Prompt
From the records below, copy out exactly the lines from the one containing "# camera: 20 degrees right, 5 degrees down" to the one containing "relocated,golden glue stick", both included. Add nothing else.
───── Exercise materials ─────
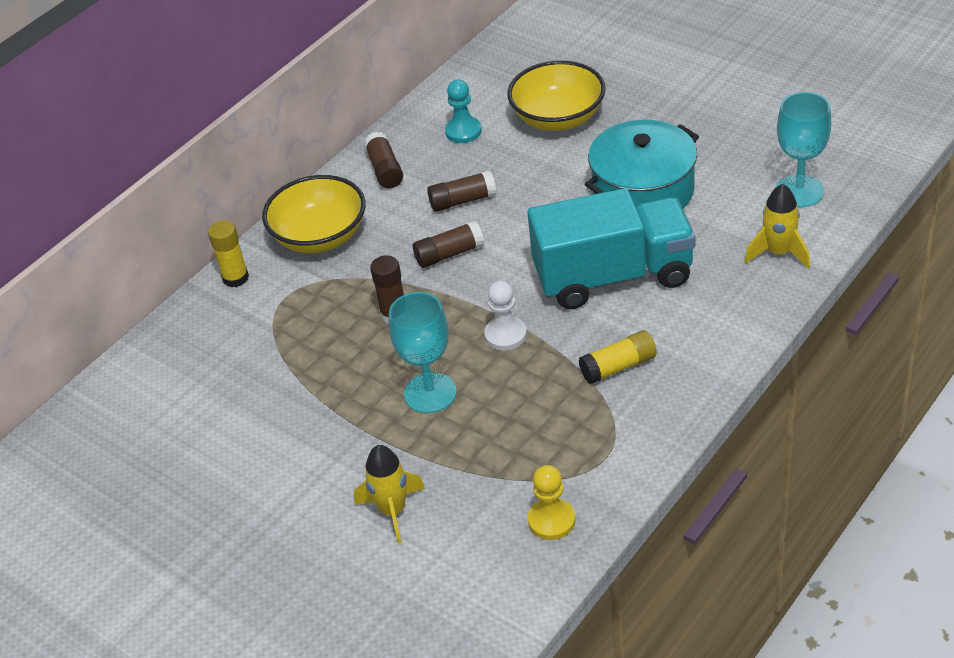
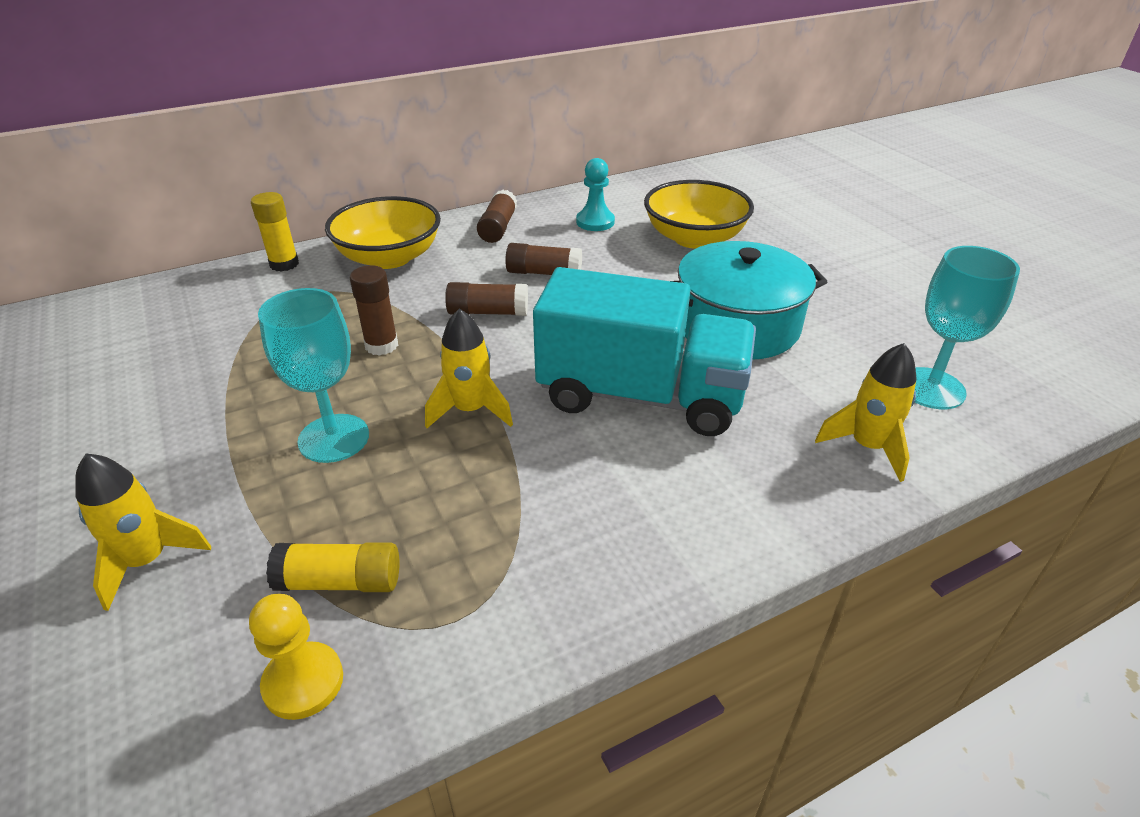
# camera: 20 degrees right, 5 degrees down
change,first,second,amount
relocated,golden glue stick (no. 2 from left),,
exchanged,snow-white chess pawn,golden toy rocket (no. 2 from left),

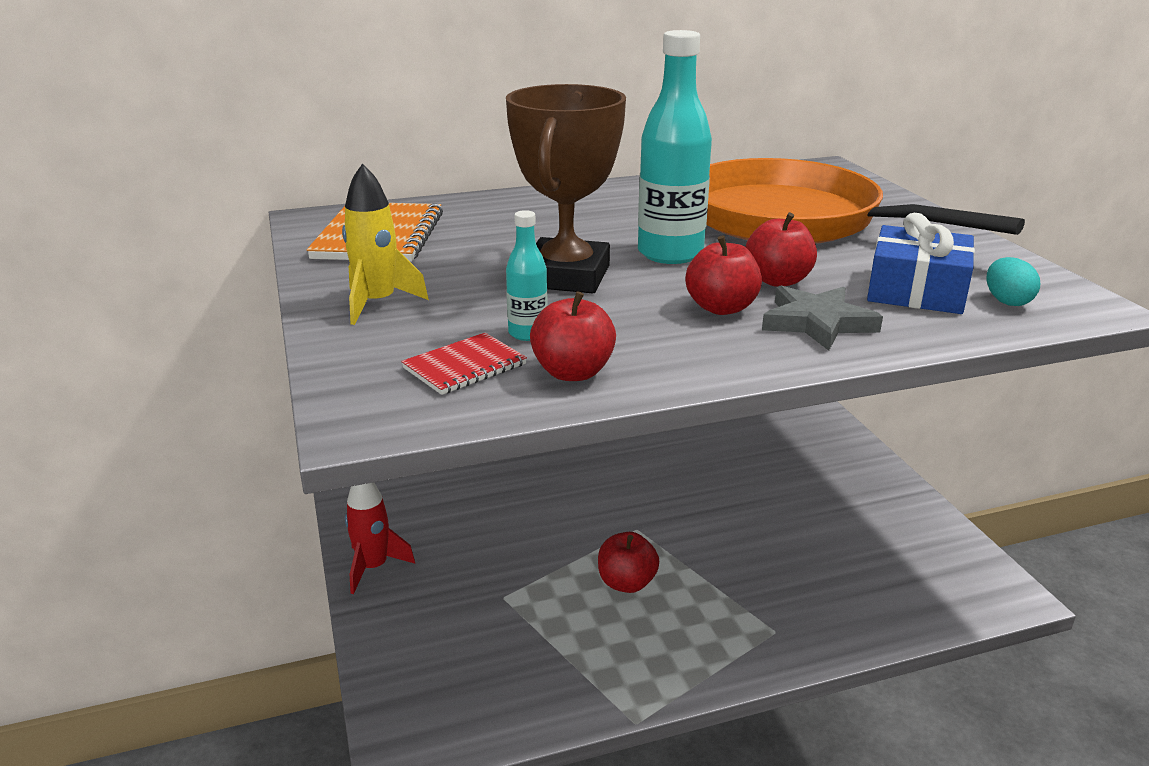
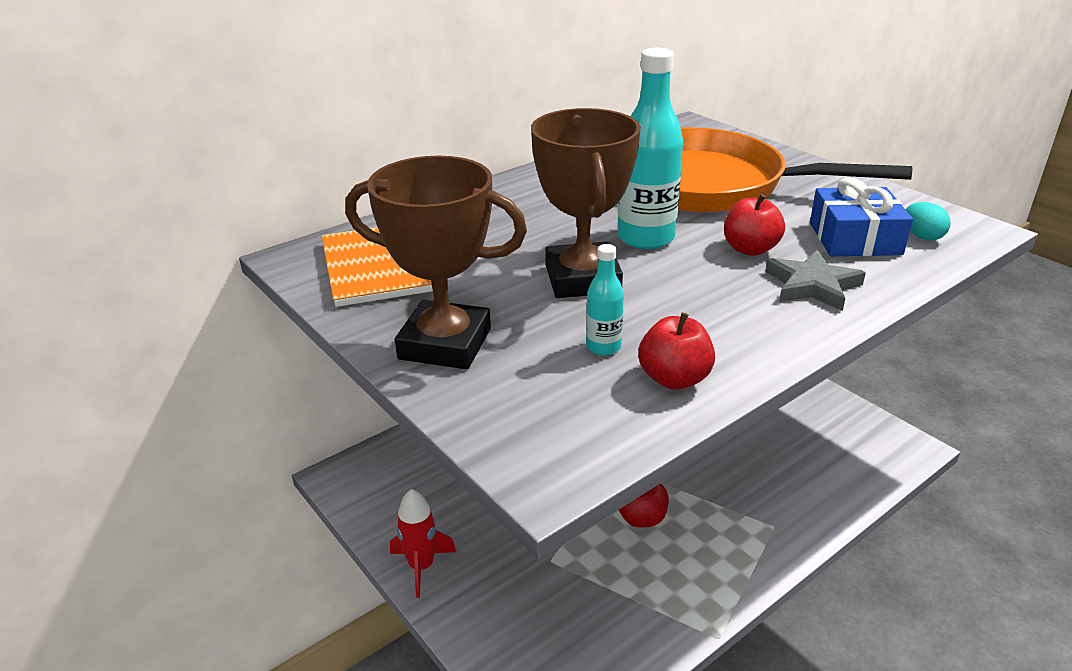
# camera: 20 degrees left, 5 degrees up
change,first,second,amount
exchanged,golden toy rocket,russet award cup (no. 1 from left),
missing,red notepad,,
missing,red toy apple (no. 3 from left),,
─────
───── Exercise materials ─────
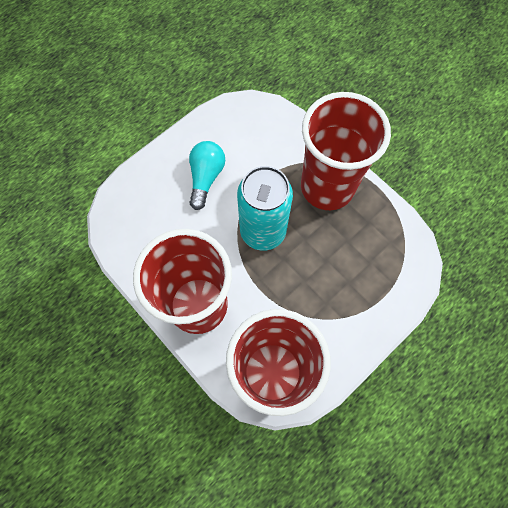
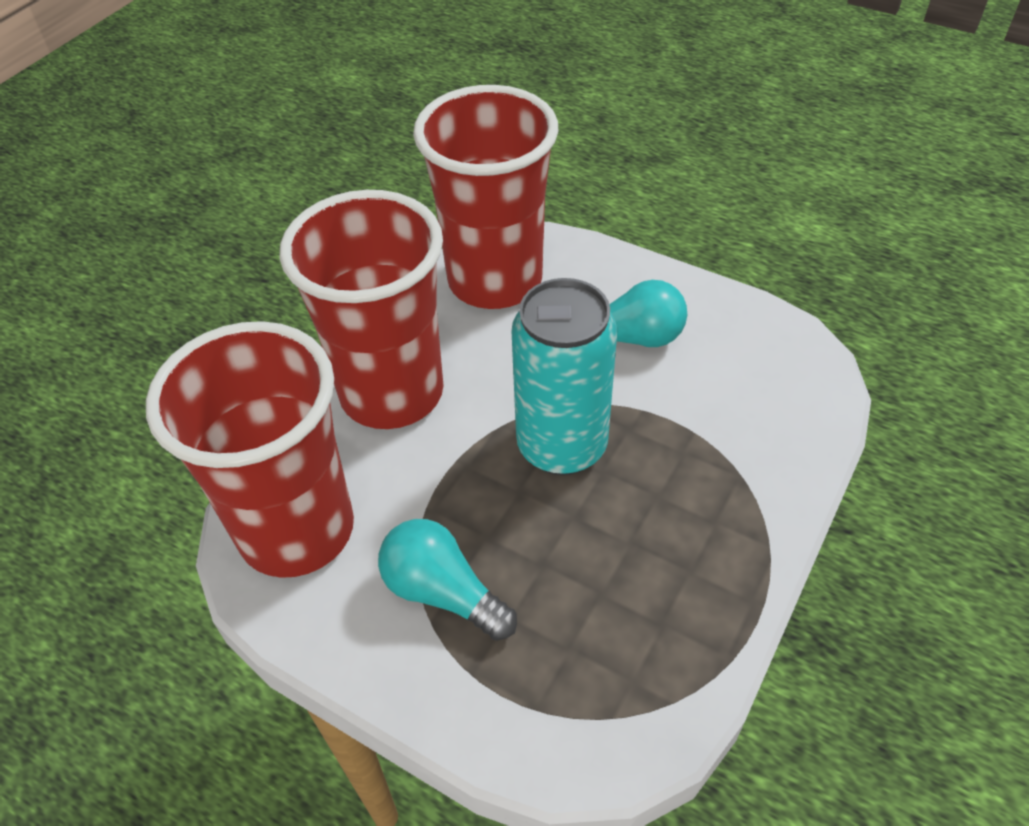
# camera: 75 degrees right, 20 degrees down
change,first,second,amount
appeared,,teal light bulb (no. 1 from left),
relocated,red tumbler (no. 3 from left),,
─────
───── Exercise materials ─────
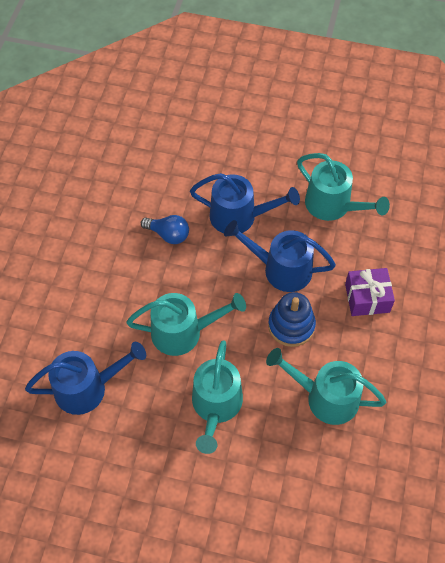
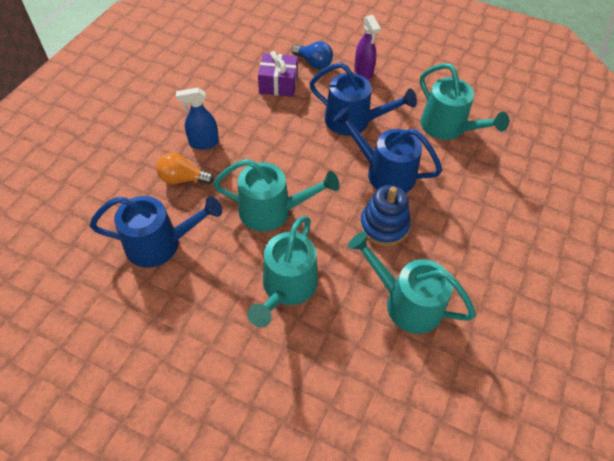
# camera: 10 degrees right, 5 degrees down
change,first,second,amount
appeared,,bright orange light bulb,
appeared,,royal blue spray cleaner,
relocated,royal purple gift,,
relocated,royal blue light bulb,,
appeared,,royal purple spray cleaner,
─────
Exercise result
# camera: 20 degrees right, 5 degrees down
change,first,second,amount
relocated,golden glue stick (no. 2 from left),,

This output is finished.